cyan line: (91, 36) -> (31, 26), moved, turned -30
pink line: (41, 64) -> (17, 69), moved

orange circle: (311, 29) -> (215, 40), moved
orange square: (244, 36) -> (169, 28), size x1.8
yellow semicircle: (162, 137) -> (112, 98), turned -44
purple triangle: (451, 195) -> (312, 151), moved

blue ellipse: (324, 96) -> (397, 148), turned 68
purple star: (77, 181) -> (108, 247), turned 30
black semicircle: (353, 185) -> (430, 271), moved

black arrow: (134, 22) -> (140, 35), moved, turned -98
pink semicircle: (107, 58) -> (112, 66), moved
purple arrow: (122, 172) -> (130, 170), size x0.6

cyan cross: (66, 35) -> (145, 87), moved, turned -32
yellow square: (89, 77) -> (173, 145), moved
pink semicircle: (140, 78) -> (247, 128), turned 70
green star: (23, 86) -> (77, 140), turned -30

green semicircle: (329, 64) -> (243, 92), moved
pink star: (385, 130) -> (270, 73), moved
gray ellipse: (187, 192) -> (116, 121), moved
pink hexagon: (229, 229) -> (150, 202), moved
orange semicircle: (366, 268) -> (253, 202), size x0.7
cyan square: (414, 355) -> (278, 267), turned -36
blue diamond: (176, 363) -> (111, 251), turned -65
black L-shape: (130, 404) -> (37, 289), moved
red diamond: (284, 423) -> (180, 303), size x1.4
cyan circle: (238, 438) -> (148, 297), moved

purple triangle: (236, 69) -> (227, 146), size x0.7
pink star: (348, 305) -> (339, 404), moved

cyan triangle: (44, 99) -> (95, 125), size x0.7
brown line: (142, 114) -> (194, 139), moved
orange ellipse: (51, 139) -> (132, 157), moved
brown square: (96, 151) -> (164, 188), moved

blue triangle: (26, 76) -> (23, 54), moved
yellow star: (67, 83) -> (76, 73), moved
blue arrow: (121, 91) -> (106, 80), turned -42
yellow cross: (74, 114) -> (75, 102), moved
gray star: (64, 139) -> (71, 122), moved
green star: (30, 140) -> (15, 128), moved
________________________________________
--- Task to carry out ---
The answer should hold exactly the lines running from the one with "pink semicircle: (140, 78)" to the final line of the data, both ends counted.

--- Answer area ---
pink semicircle: (140, 78) -> (247, 128), turned 70
green star: (23, 86) -> (77, 140), turned -30

green semicircle: (329, 64) -> (243, 92), moved
pink star: (385, 130) -> (270, 73), moved
gray ellipse: (187, 192) -> (116, 121), moved
pink hexagon: (229, 229) -> (150, 202), moved
orange semicircle: (366, 268) -> (253, 202), size x0.7
cyan square: (414, 355) -> (278, 267), turned -36
blue diamond: (176, 363) -> (111, 251), turned -65
black L-shape: (130, 404) -> (37, 289), moved
red diamond: (284, 423) -> (180, 303), size x1.4
cyan circle: (238, 438) -> (148, 297), moved

purple triangle: (236, 69) -> (227, 146), size x0.7
pink star: (348, 305) -> (339, 404), moved

cyan triangle: (44, 99) -> (95, 125), size x0.7
brown line: (142, 114) -> (194, 139), moved
orange ellipse: (51, 139) -> (132, 157), moved
brown square: (96, 151) -> (164, 188), moved

blue triangle: (26, 76) -> (23, 54), moved
yellow star: (67, 83) -> (76, 73), moved
blue arrow: (121, 91) -> (106, 80), turned -42
yellow cross: (74, 114) -> (75, 102), moved
gray star: (64, 139) -> (71, 122), moved
green star: (30, 140) -> (15, 128), moved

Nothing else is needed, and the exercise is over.